[[ EXTRACTED ENTRIES open ]]
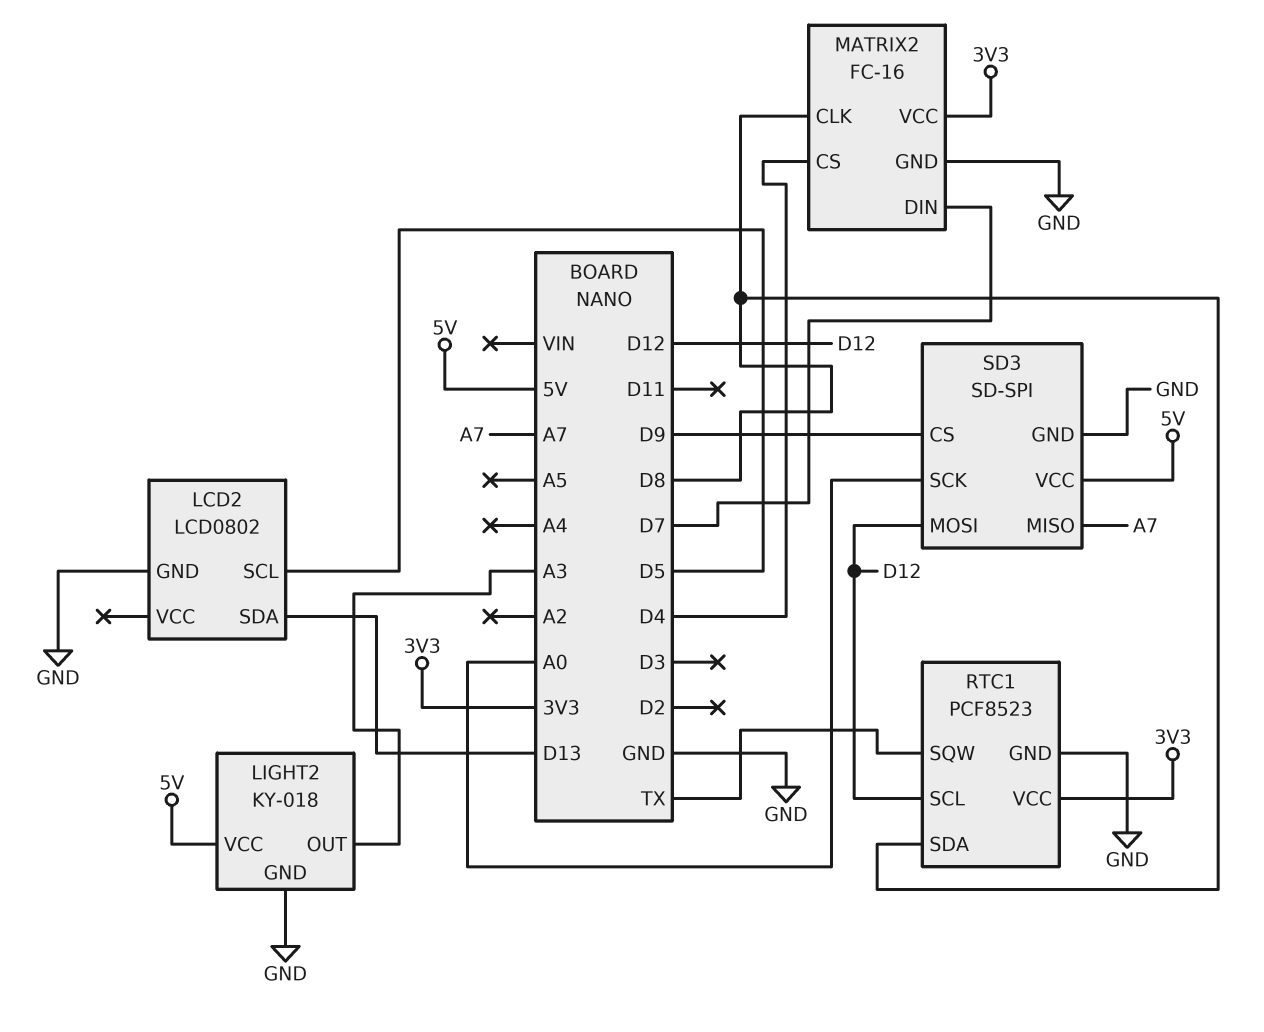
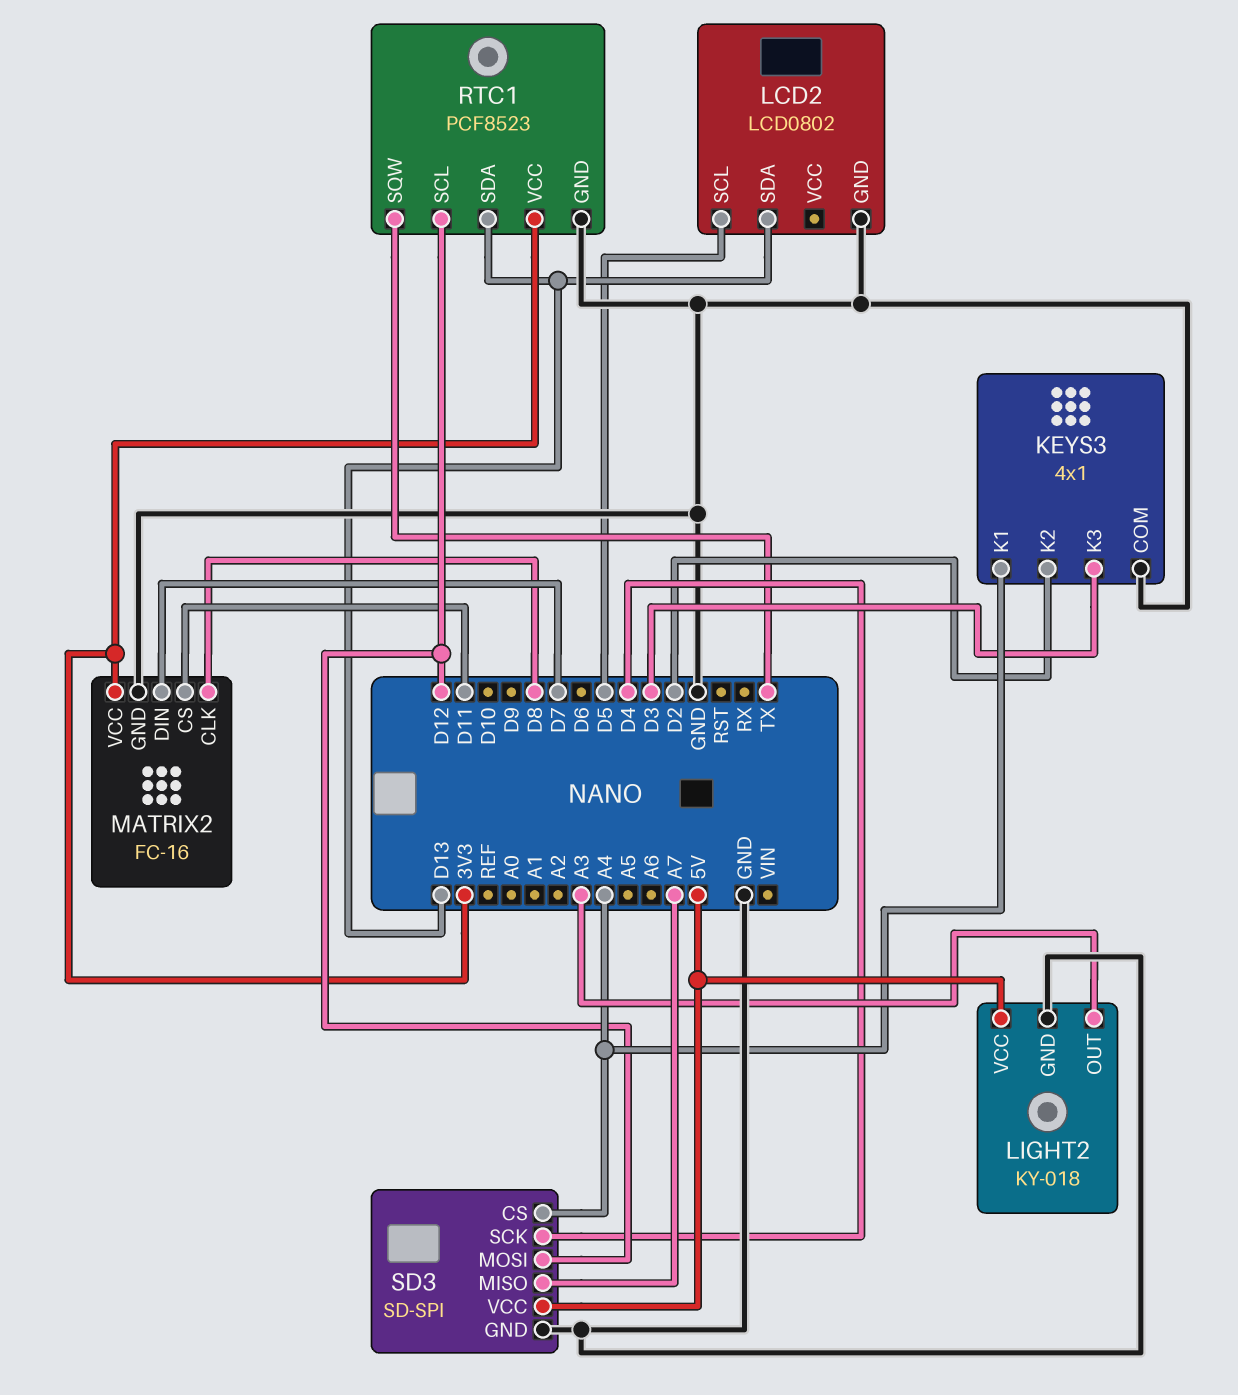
KEYS3: none -> 4x1
KEYS3 pin COM: none -> GND
KEYS3 pin K1: none -> A4
KEYS3 pin K2: none -> D2
KEYS3 pin K3: none -> D3
MATRIX2 pin CS: D4 -> D11
RTC1 pin SDA: D8 -> D13
SD3 pin CS: D9 -> A4
SD3 pin SCK: A0 -> D4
[[ EXTRACTED ENTRIES closed ]]
▶ TASK BRIEF: Each line above that contains the word "none" should be copied.

▶ RESULT OF THE EXERCISE:
KEYS3: none -> 4x1
KEYS3 pin COM: none -> GND
KEYS3 pin K1: none -> A4
KEYS3 pin K2: none -> D2
KEYS3 pin K3: none -> D3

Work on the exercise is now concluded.